▽
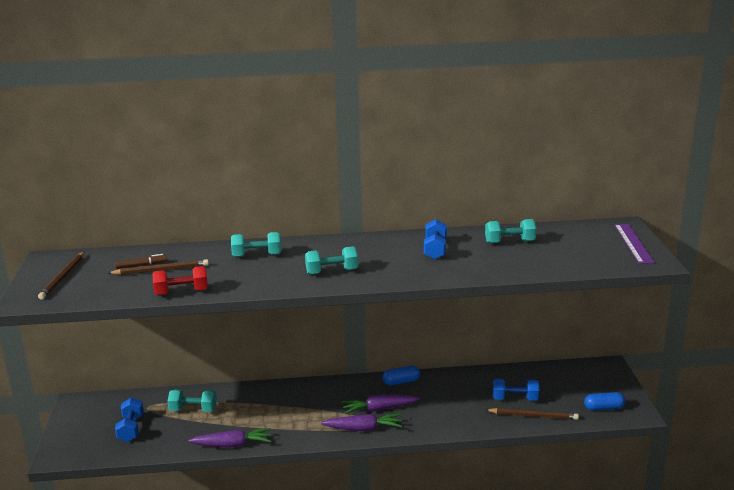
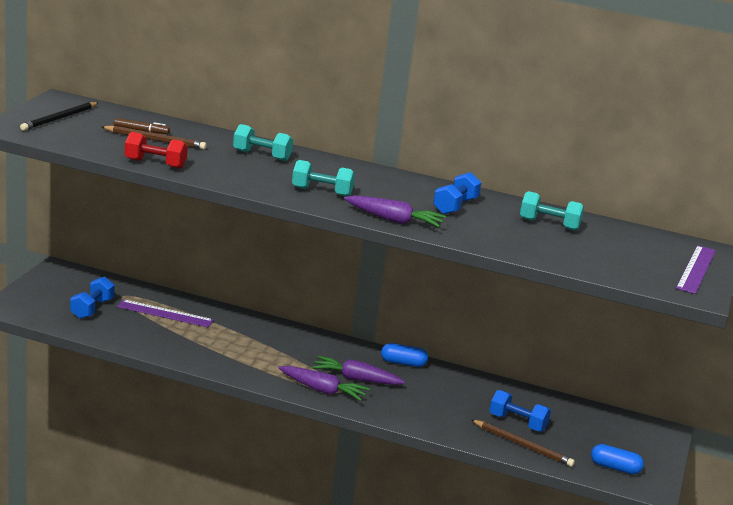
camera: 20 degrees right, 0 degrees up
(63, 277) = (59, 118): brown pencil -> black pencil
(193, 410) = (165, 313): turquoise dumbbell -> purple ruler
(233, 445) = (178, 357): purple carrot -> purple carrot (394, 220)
△
▽
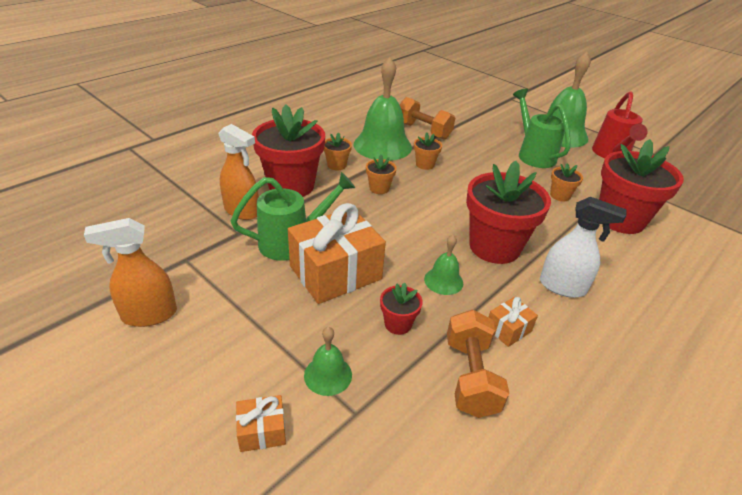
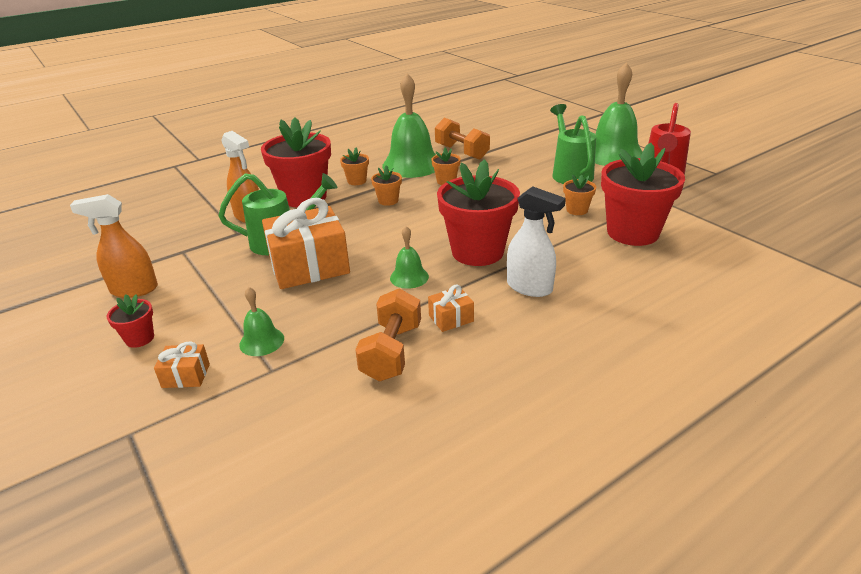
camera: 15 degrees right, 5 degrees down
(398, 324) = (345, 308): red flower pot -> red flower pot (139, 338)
△
With the line holding "camera: 20 degrees right, 0 degrees up" as the first and the line holding "(233, 445) = (178, 357): purple" as the last, please transcribe exactly the lines of the material above in that range and nothing else.

camera: 20 degrees right, 0 degrees up
(63, 277) = (59, 118): brown pencil -> black pencil
(193, 410) = (165, 313): turquoise dumbbell -> purple ruler
(233, 445) = (178, 357): purple carrot -> purple carrot (394, 220)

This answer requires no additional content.